▶ What is needed
Your answer should be exactly the lines from the one that contains "(396, 330) = (595, 419): black" through the final line of the entries below, and nothing else.

▶ Records shown
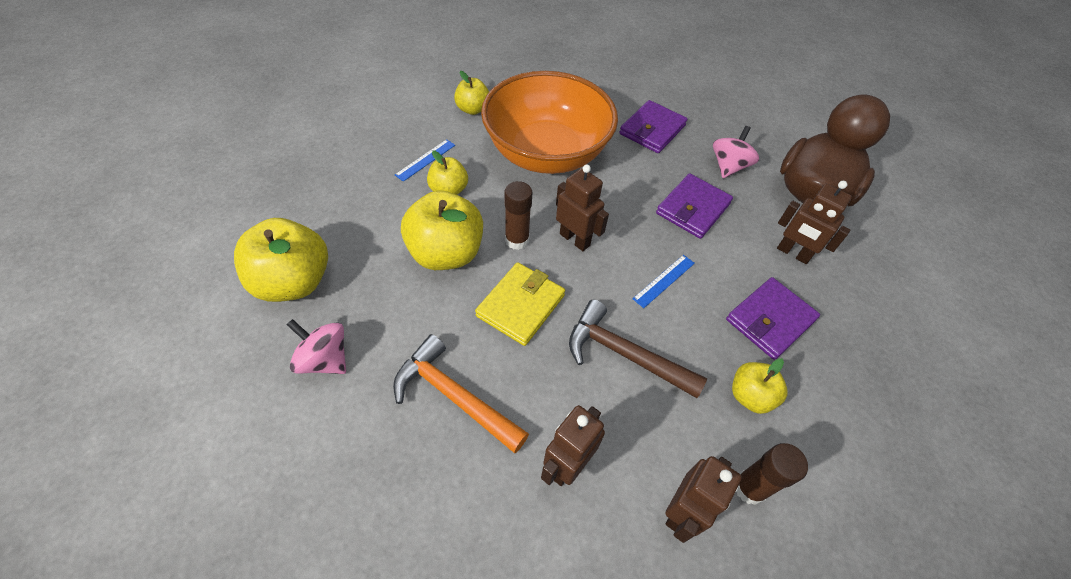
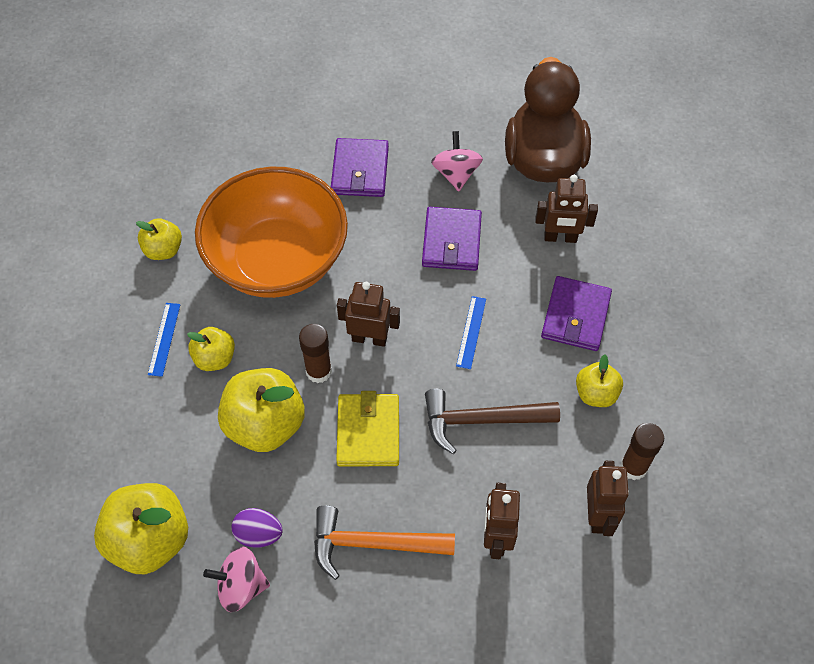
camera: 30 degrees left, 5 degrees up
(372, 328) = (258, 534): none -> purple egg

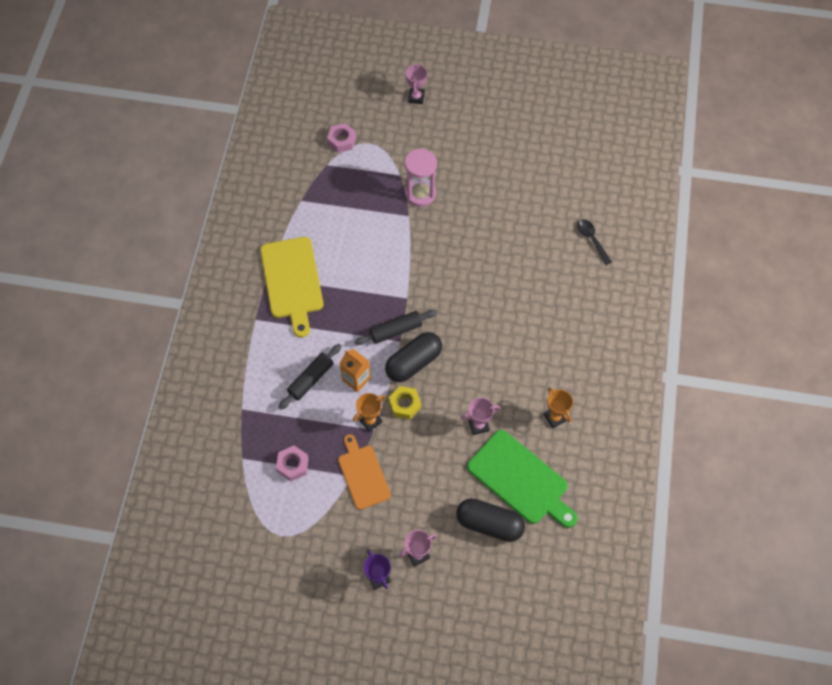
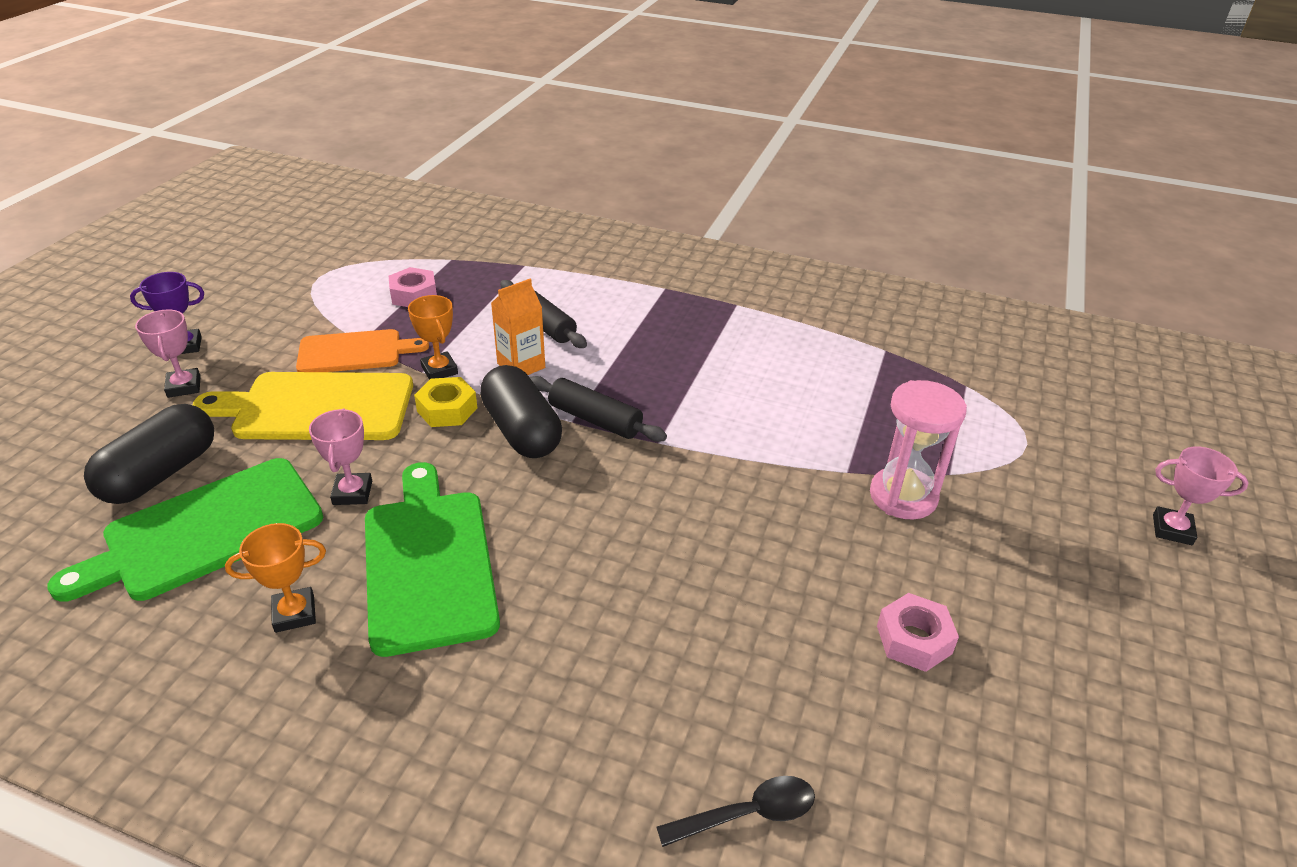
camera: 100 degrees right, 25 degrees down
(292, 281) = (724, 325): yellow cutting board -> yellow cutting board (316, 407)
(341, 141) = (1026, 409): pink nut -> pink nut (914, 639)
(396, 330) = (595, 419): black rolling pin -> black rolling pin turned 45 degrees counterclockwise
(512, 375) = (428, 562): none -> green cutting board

▶ Result
(396, 330) = (595, 419): black rolling pin -> black rolling pin turned 45 degrees counterclockwise
(512, 375) = (428, 562): none -> green cutting board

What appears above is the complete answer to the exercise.